*** Opening DATA FOR THIS EXERCISE ***
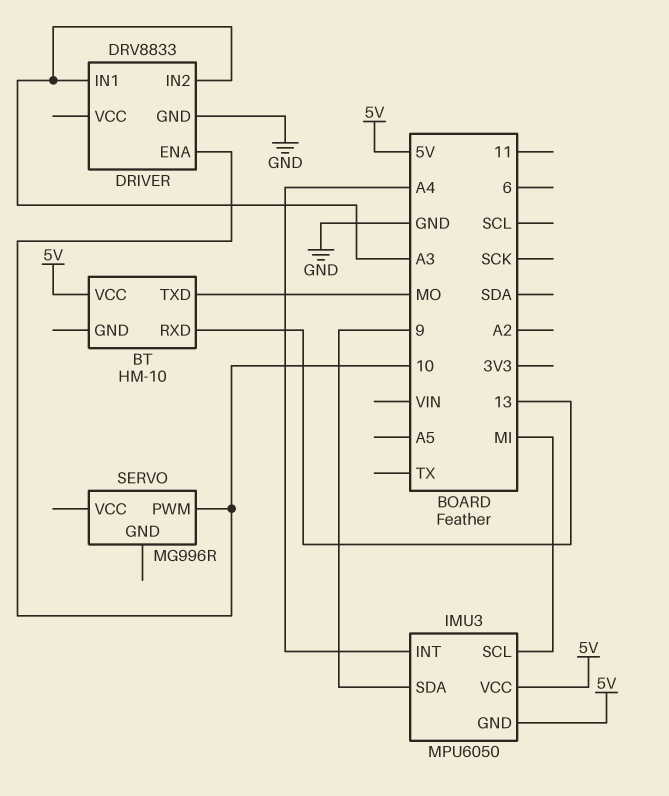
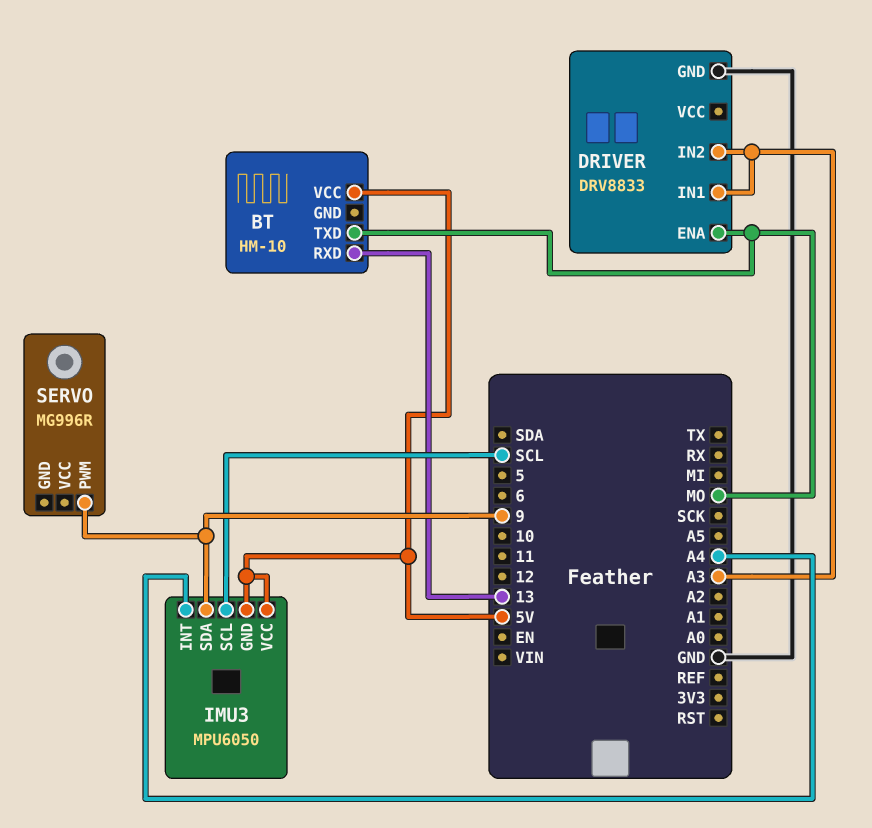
DRIVER pin ENA: 10 -> MO
IMU3 pin SCL: MI -> SCL
SERVO pin PWM: 10 -> 9

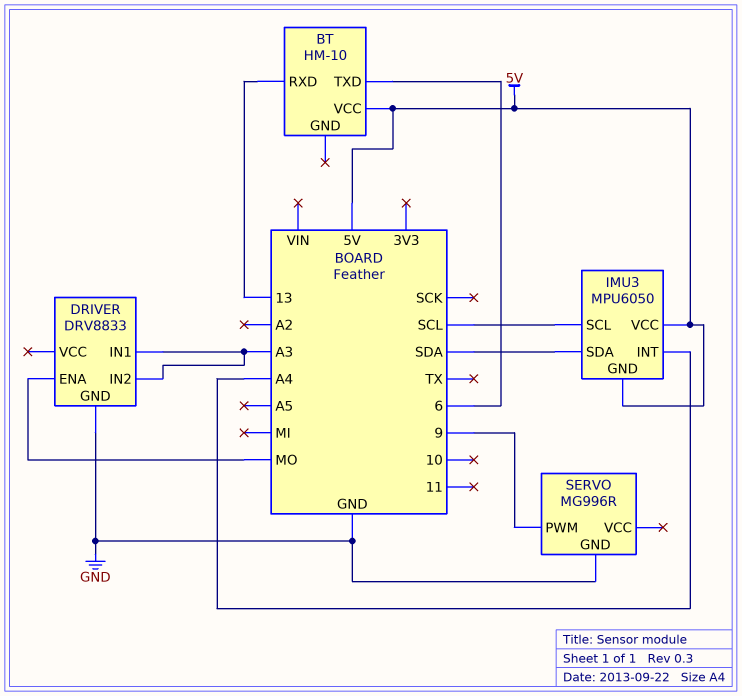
BT pin TXD: MO -> 6
IMU3 pin SDA: 9 -> SDA
SERVO pin GND: none -> GND

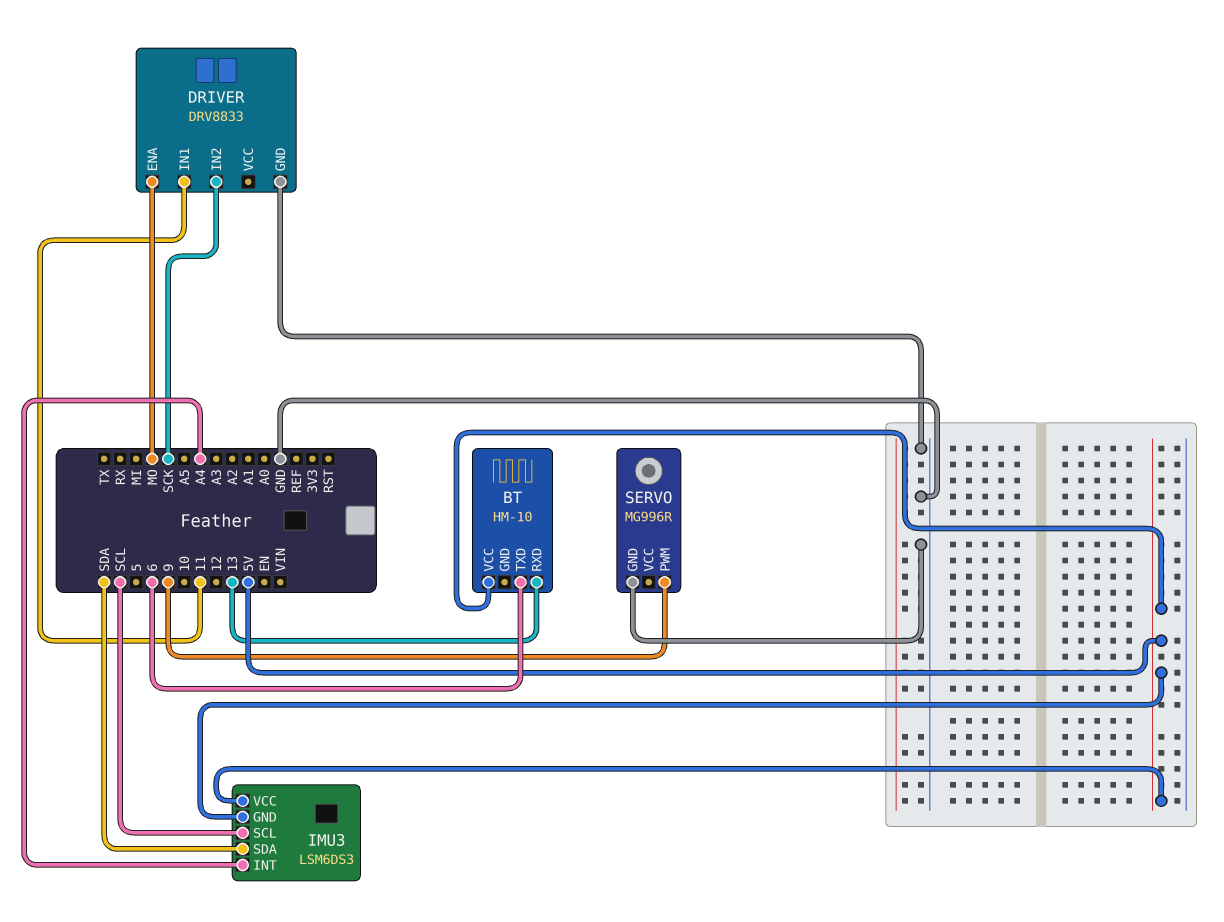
DRIVER pin IN1: A3 -> 11
DRIVER pin IN2: A3 -> SCK
IMU3: MPU6050 -> LSM6DS3

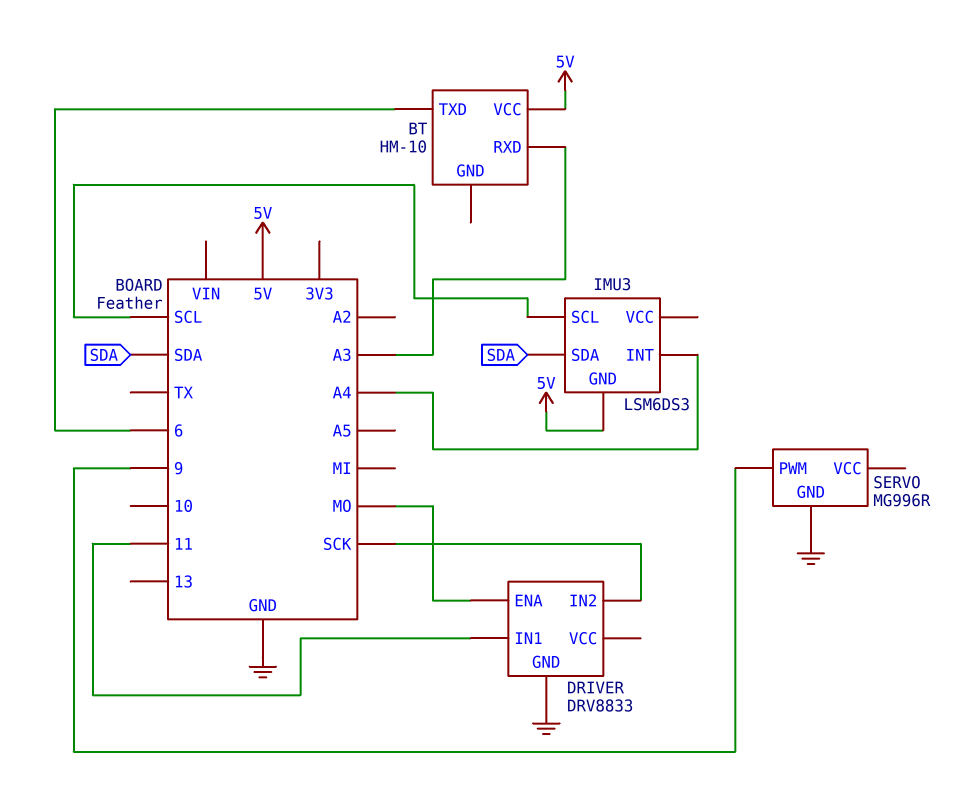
BT pin RXD: 13 -> A3
IMU3 pin VCC: 5V -> none

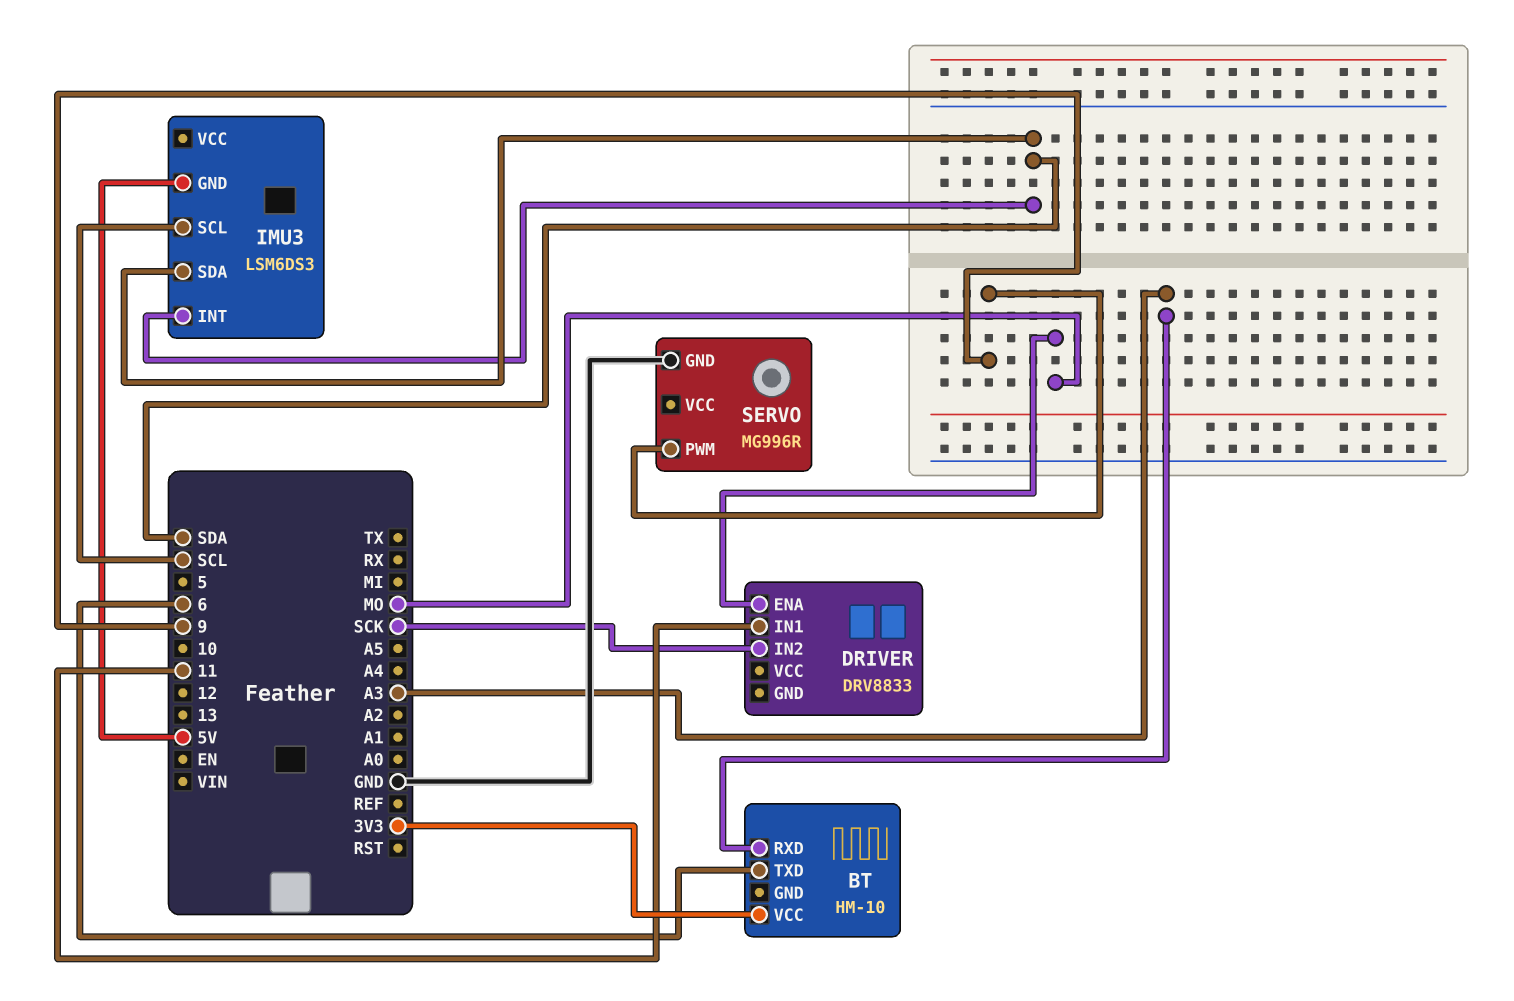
BT pin VCC: 5V -> 3V3
DRIVER pin GND: GND -> none
IMU3 pin INT: A4 -> SDA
*** Closing DATA FOR THIS EXERCISE ***
In the records above, find every line with the word "none" and copy it.

SERVO pin GND: none -> GND
IMU3 pin VCC: 5V -> none
DRIVER pin GND: GND -> none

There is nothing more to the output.